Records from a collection
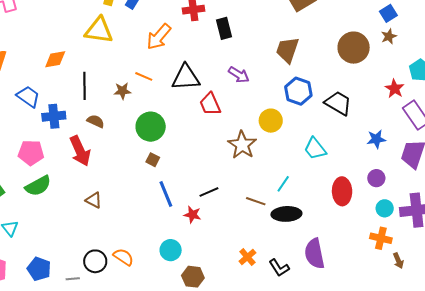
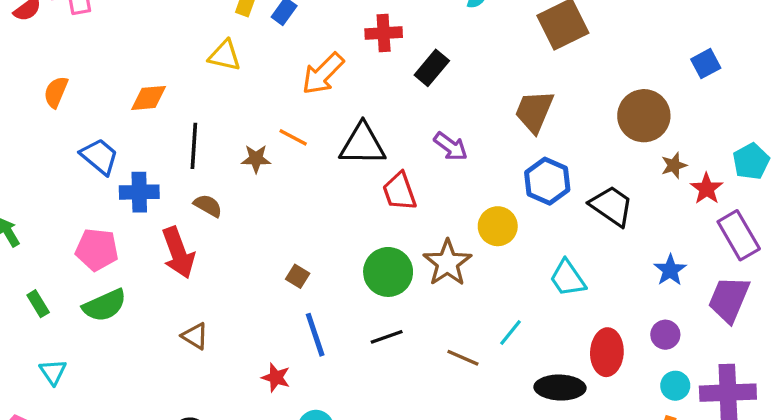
black rectangle: (224, 28) -> (432, 68), turned 50
yellow triangle: (99, 30) -> (225, 56), size x0.7
brown star: (389, 36) -> (674, 165), moved
green circle: (151, 127) -> (388, 272), moved
blue star: (376, 139) -> (670, 270), turned -30
black ellipse: (286, 214) -> (560, 388), moved
red star: (192, 215) -> (276, 377), moved

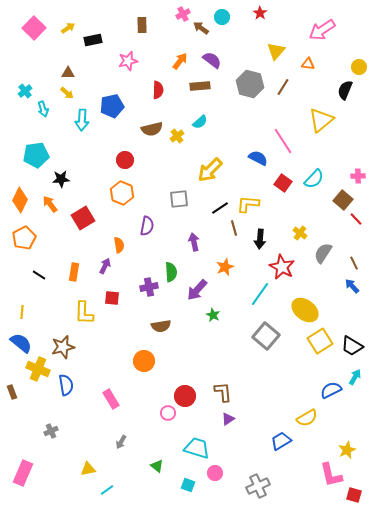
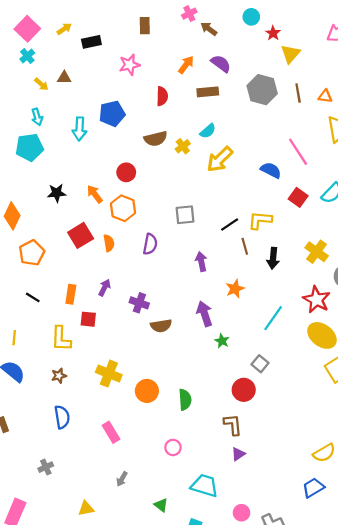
red star: (260, 13) -> (273, 33), moved
cyan circle: (222, 17) -> (251, 17), moved
orange triangle: (308, 64) -> (325, 96), moved
brown line: (283, 87) -> (298, 93), turned -42
cyan cross: (25, 91) -> (27, 56), moved
yellow arrow: (67, 93) -> (41, 84), moved
cyan pentagon: (36, 155) -> (29, 147), moved
yellow arrow: (210, 170) -> (220, 159), moved
orange arrow: (50, 204) -> (95, 194), moved
yellow cross: (300, 233) -> (317, 252), size x1.5
orange pentagon: (24, 238) -> (32, 253), moved
orange semicircle: (119, 245) -> (109, 243), moved
red star: (282, 267) -> (317, 300), moved
green semicircle: (171, 272) -> (185, 400), moved
purple cross: (149, 287) -> (139, 303), moved, turned 30
purple arrow: (197, 290) -> (205, 314), turned 120
red square: (112, 298) -> (88, 319), moved
yellow L-shape: (84, 313) -> (61, 339), moved
brown semicircle: (161, 326) -> (161, 326), moved
gray square: (266, 336) -> (260, 364), moved, size x0.6
brown star: (63, 347) -> (59, 376), size x0.6
yellow cross: (38, 369) -> (109, 374), moved
red circle: (185, 396) -> (244, 390), moved
blue trapezoid: (281, 441) -> (313, 488), moved
pink circle: (215, 473) -> (242, 513), moved

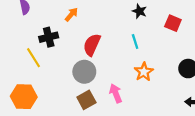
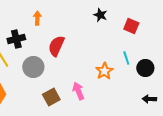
orange arrow: (71, 14) -> (37, 18), turned -40
cyan line: (135, 41) -> (126, 58), moved
gray circle: (84, 72) -> (33, 67), moved

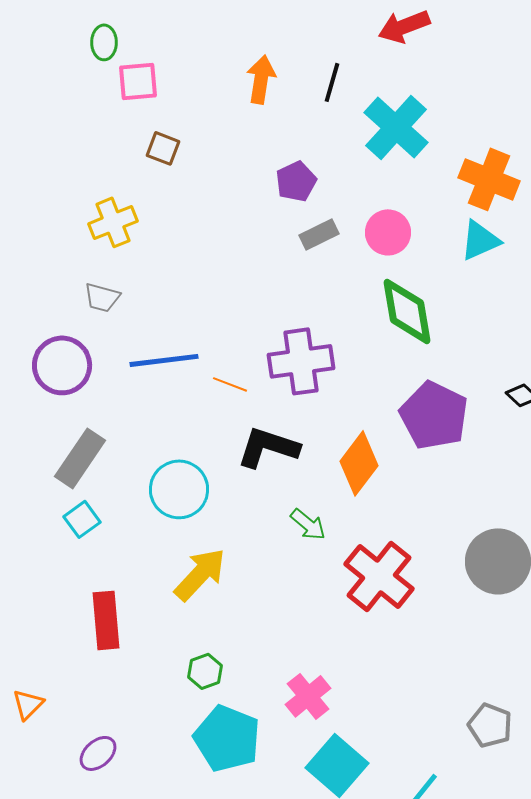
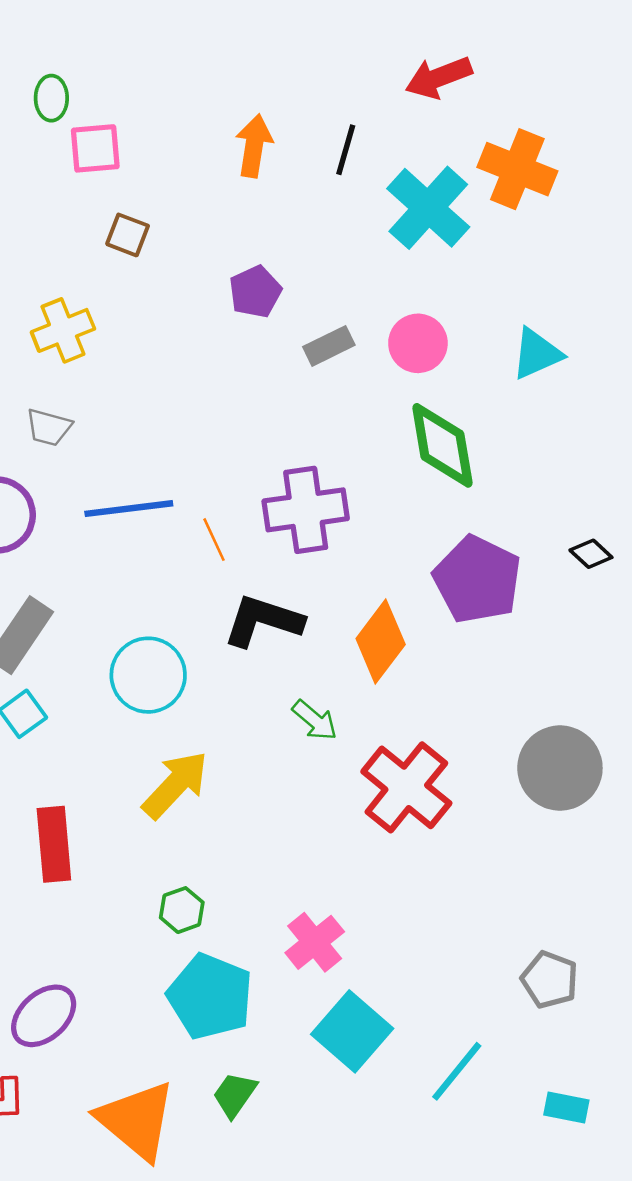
orange cross: (489, 179) -> (517, 169), moved
purple pentagon: (296, 181) -> (255, 292), moved
orange line: (230, 384) -> (214, 540), turned 44
purple ellipse: (98, 753) -> (44, 1016), size x1.4

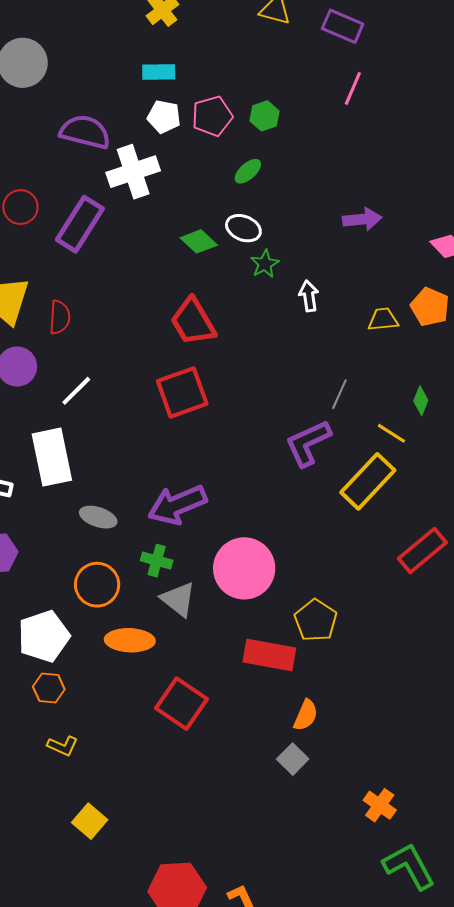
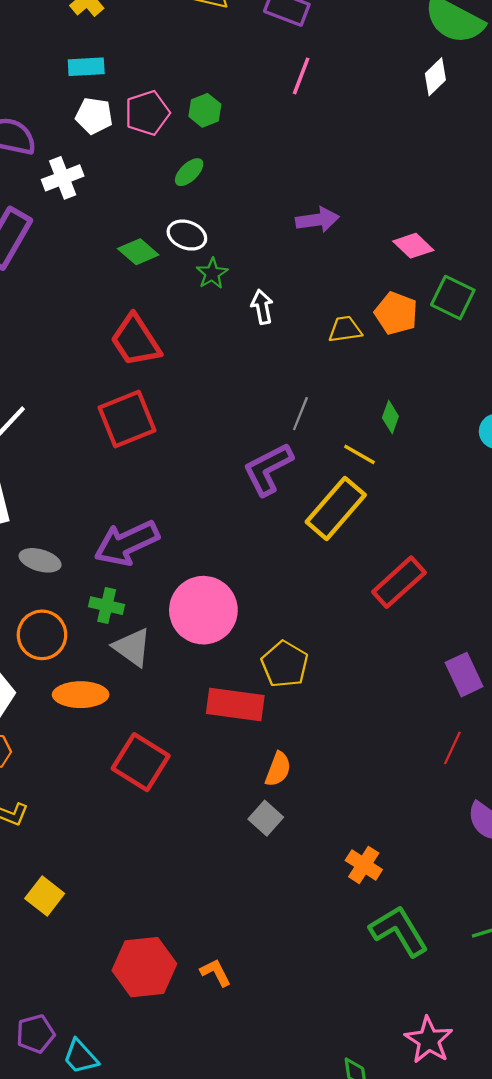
white cross: (133, 172) -> (63, 178), size x0.7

**WORK ITEM**
Above are the records; copy exactly the lines from the one with "brown star: (389, 36) -> (674, 165), moved" through the one with "cyan circle: (222, 17) -> (251, 17), moved", including both, and nothing more. Leave out pictures.

**TASK SOLUTION**
brown star: (389, 36) -> (674, 165), moved
green circle: (151, 127) -> (388, 272), moved
blue star: (376, 139) -> (670, 270), turned -30
black ellipse: (286, 214) -> (560, 388), moved
red star: (192, 215) -> (276, 377), moved

red star: (260, 13) -> (273, 33), moved
cyan circle: (222, 17) -> (251, 17), moved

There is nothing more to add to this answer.